--- Problem description ---
Could you copy out every line of the data where the word "none" occurs?

--- Exercise material ---
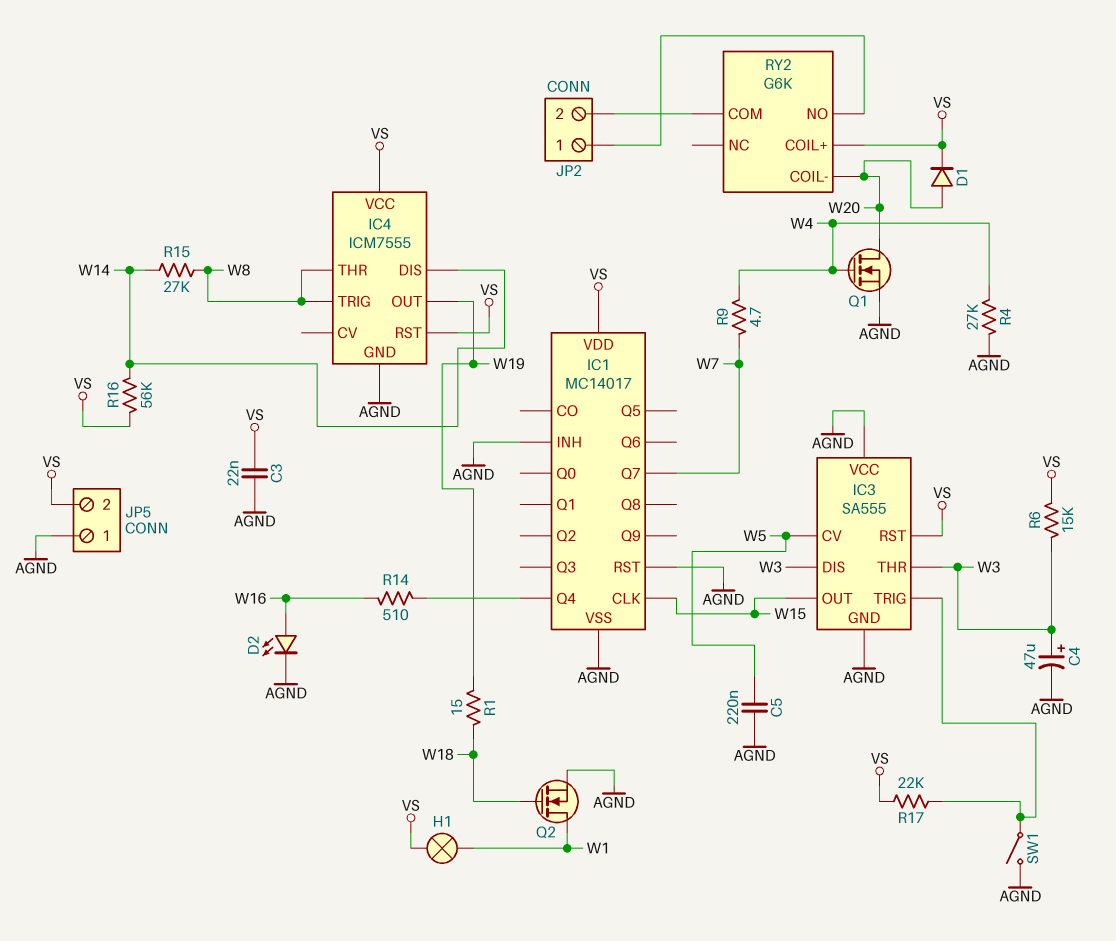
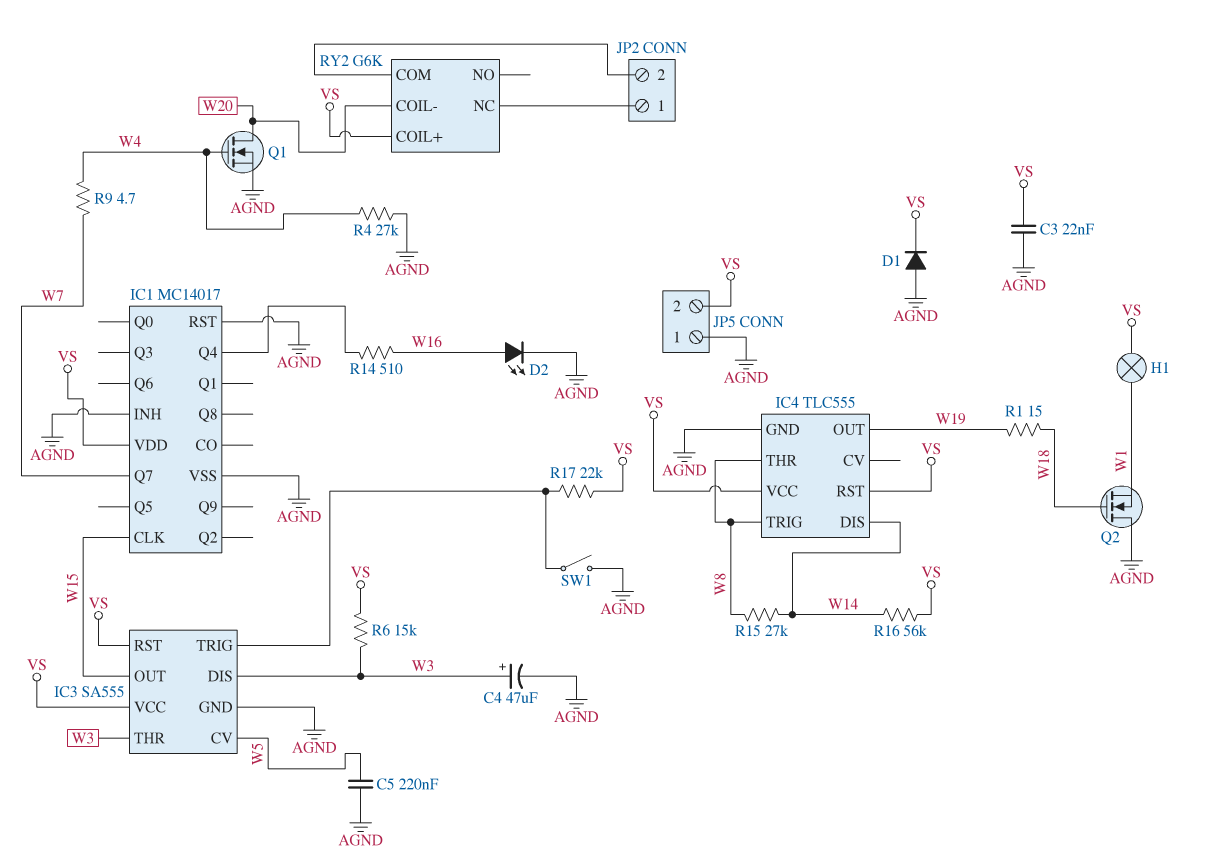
D1: diode (A W20, K VS) -> diode (A AGND, K VS)
IC3 pin VCC: AGND -> VS
IC4: ICM7555 -> TLC555
Q2: NMOS (G W18, D W1, S AGND) -> NMOS (G W18, D AGND, S W1)
RY2 pin NC: none -> JP2/1
RY2 pin NO: JP2/1 -> none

--- Answer for the task ---
RY2 pin NC: none -> JP2/1
RY2 pin NO: JP2/1 -> none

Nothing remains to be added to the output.